- [Information given]

----

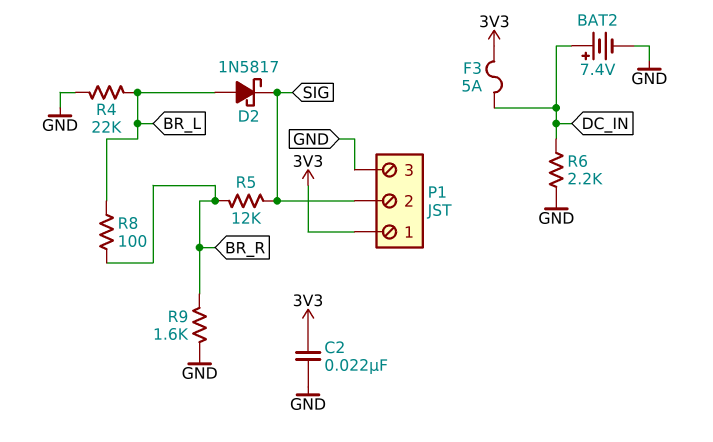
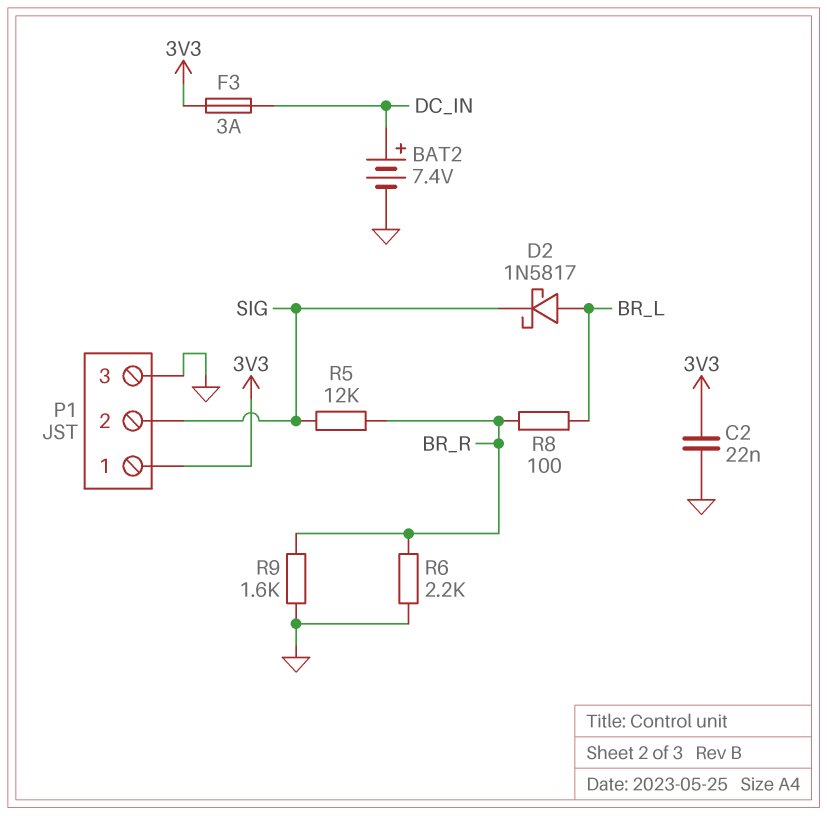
F3: 5A (3V3, DC_IN) -> 3A (3V3, DC_IN)
R4: 22k (BR_L, GND) -> none
R6: 2.2k (DC_IN, GND) -> 2.2k (BR_R, GND)

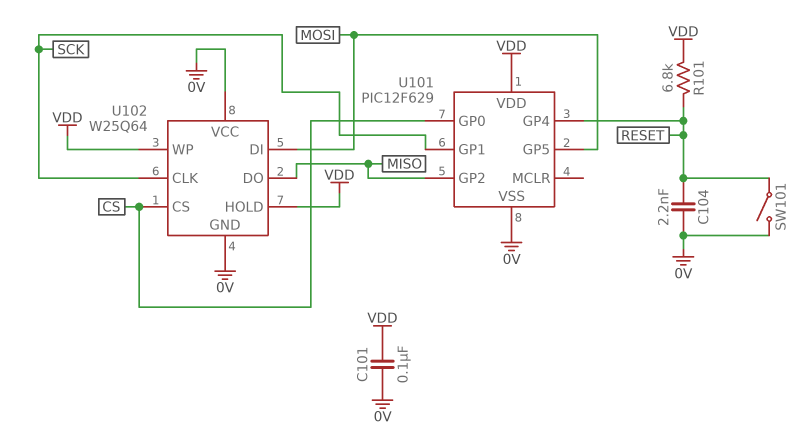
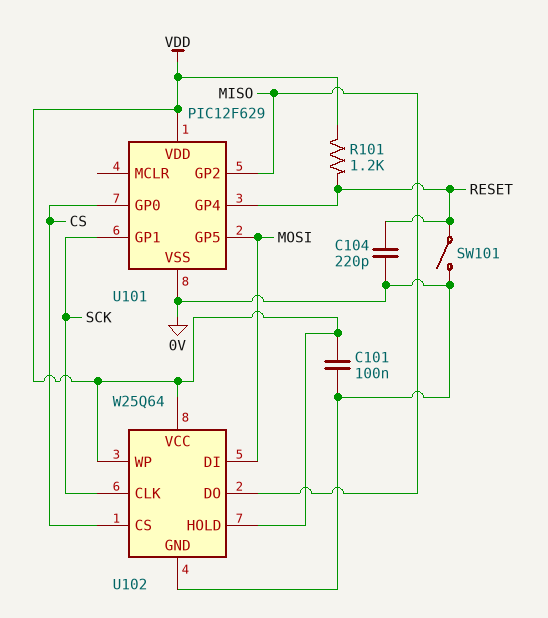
C104: 2.2nF (0V, RESET) -> 220pF (0V, RESET)
R101: 6.8k (RESET, VDD) -> 1.2k (RESET, VDD)
U102 pin VCC: 0V -> VDD

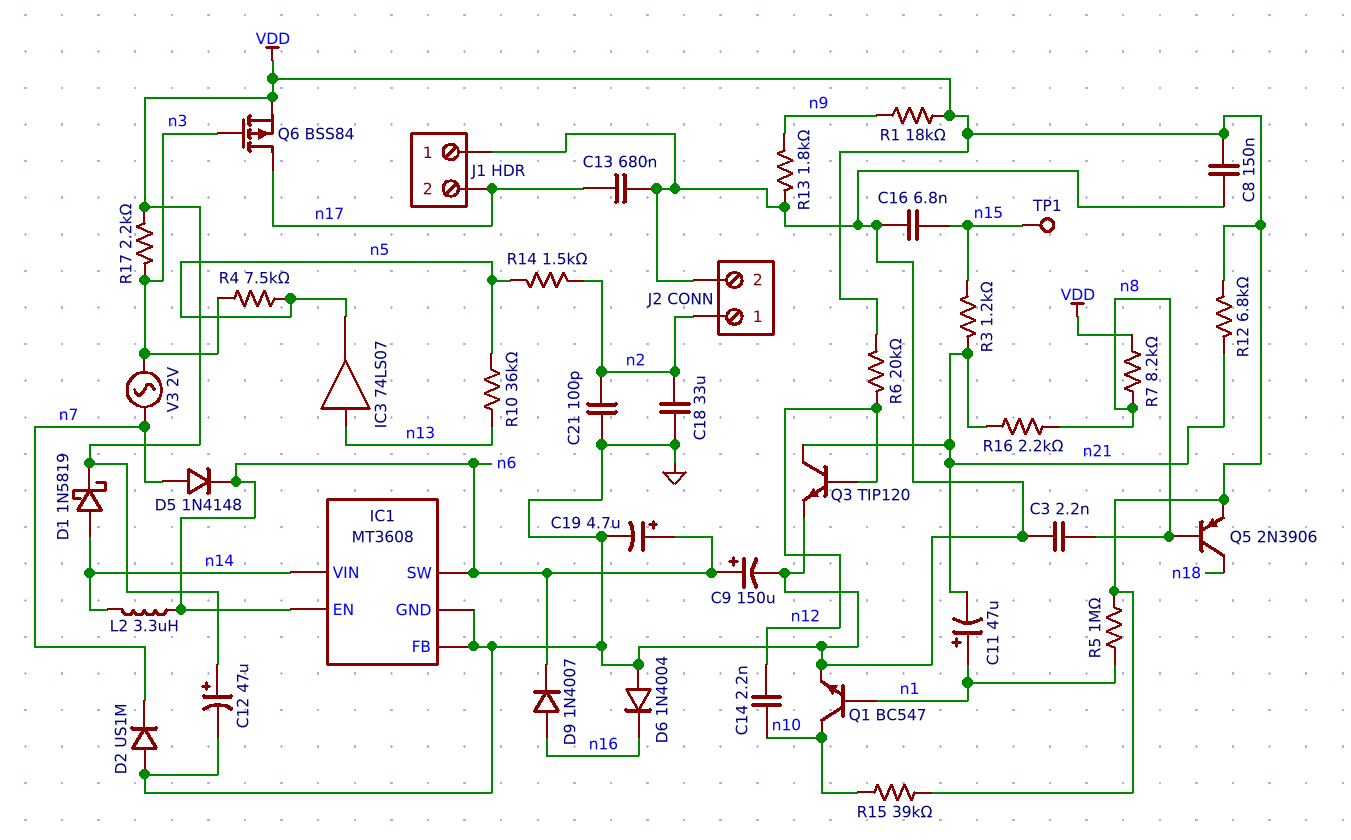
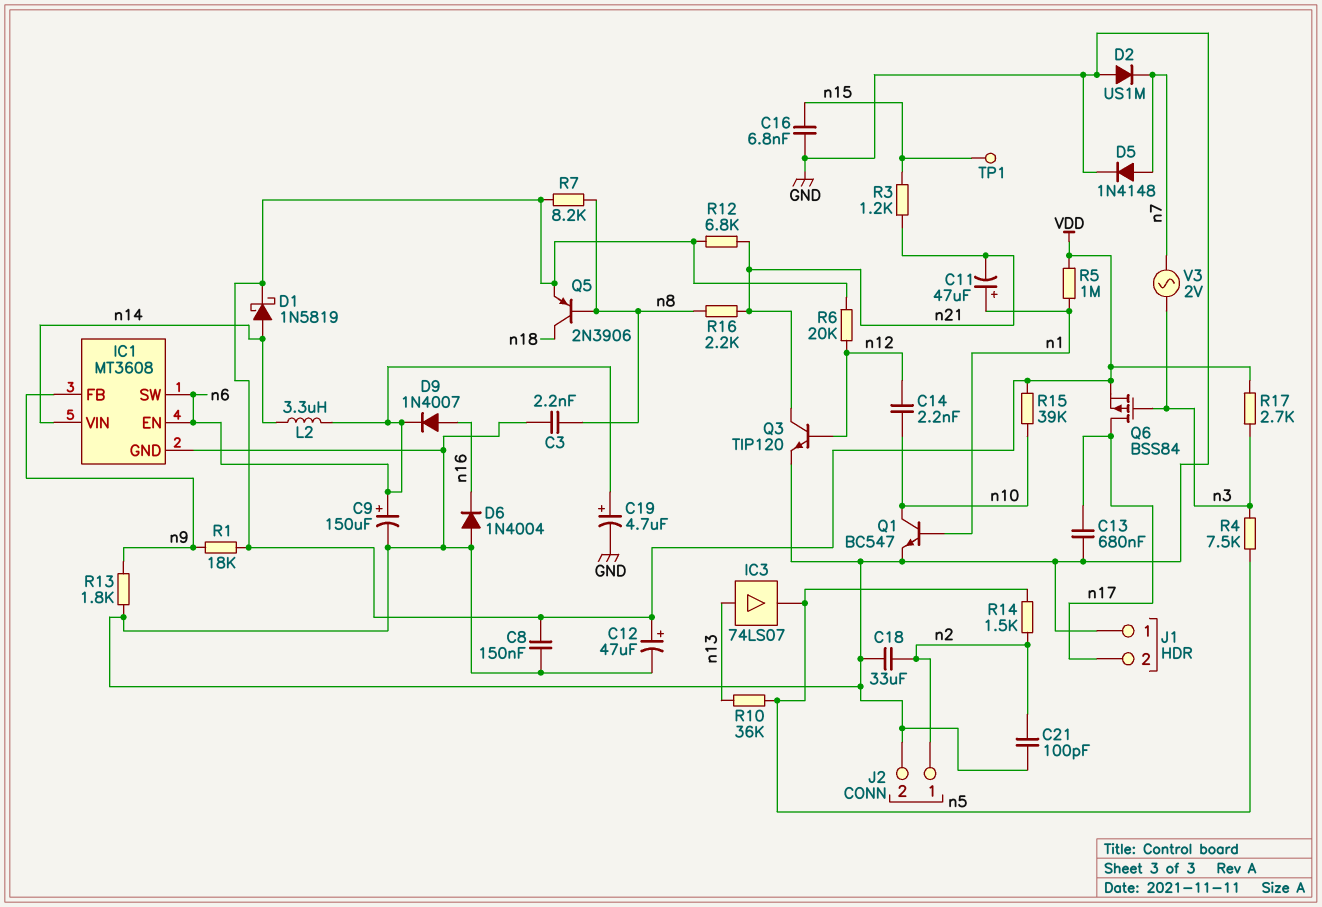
D5: diode 1N4148 (A n7, K n6) -> diode 1N4148 (A n7, K GND)
IC1 pin FB: GND -> n9
R17: 2.2k (VDD, n3) -> 2.7k (VDD, n3)

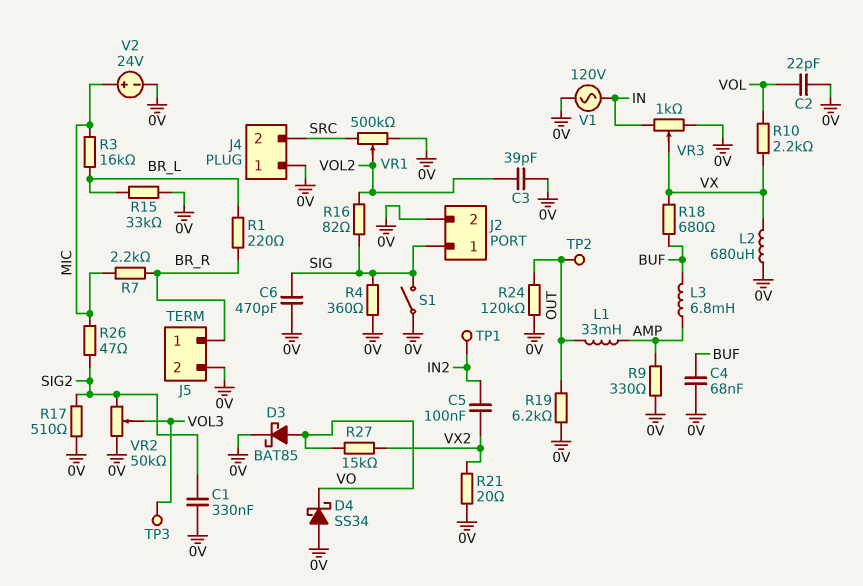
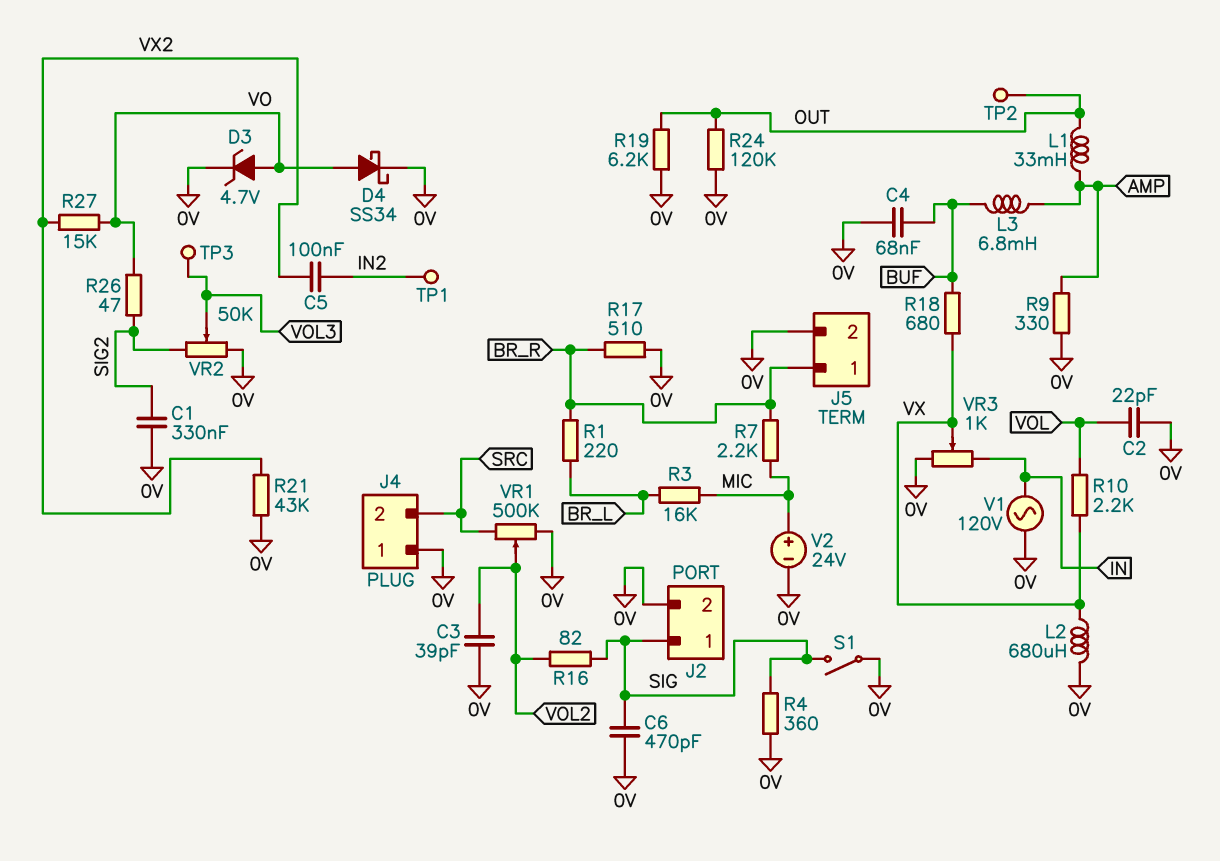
D3: schottky BAT85 (A VO, K 0V) -> zener 4.7V (A VO, K 0V)
D4: schottky SS34 (A 0V, K VO) -> schottky SS34 (A VO, K 0V)
R15: 33k (0V, BR_L) -> none
R17: 510 (0V, SIG2) -> 510 (0V, BR_R)
R21: 20 (0V, VX2) -> 43k (0V, VX2)
R26: 47 (MIC, SIG2) -> 47 (SIG2, VO)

----

Repeat nothing but the lines from the one containing "IC1 pin FB: GND -> n9" through the end of the entries, exactly, and skip the pictures.

- [Exercise output]
IC1 pin FB: GND -> n9
R17: 2.2k (VDD, n3) -> 2.7k (VDD, n3)

D3: schottky BAT85 (A VO, K 0V) -> zener 4.7V (A VO, K 0V)
D4: schottky SS34 (A 0V, K VO) -> schottky SS34 (A VO, K 0V)
R15: 33k (0V, BR_L) -> none
R17: 510 (0V, SIG2) -> 510 (0V, BR_R)
R21: 20 (0V, VX2) -> 43k (0V, VX2)
R26: 47 (MIC, SIG2) -> 47 (SIG2, VO)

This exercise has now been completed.